* _Exercise_: Output the data below exactly, images excluded.

* _Stored data_:
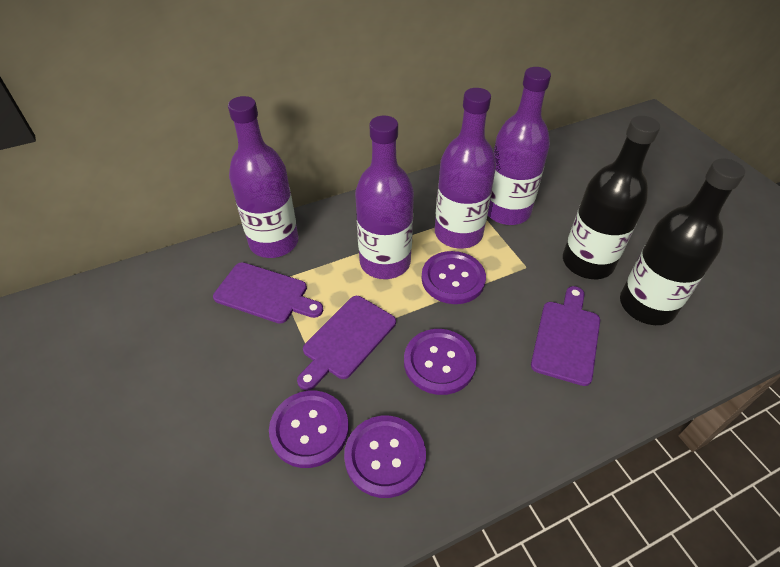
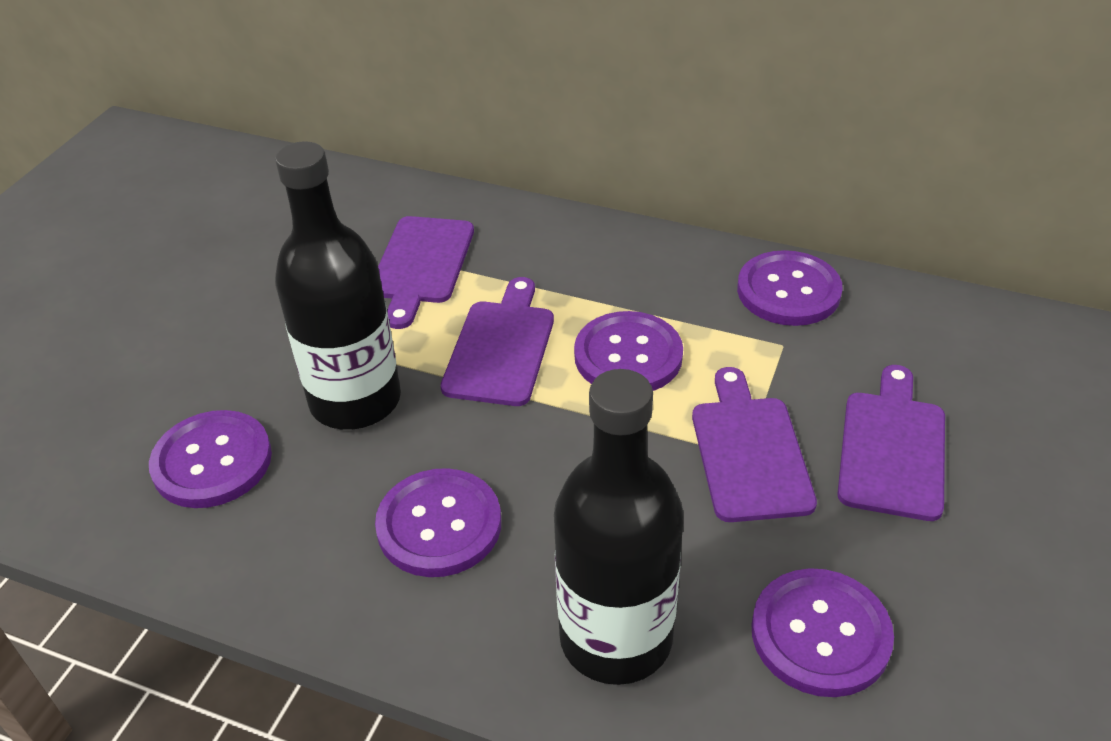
purple bottle: 4 -> 0
purple button: 4 -> 5
purple cutting board: 3 -> 4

* _Reply to the task_:
purple bottle: 4 -> 0
purple button: 4 -> 5
purple cutting board: 3 -> 4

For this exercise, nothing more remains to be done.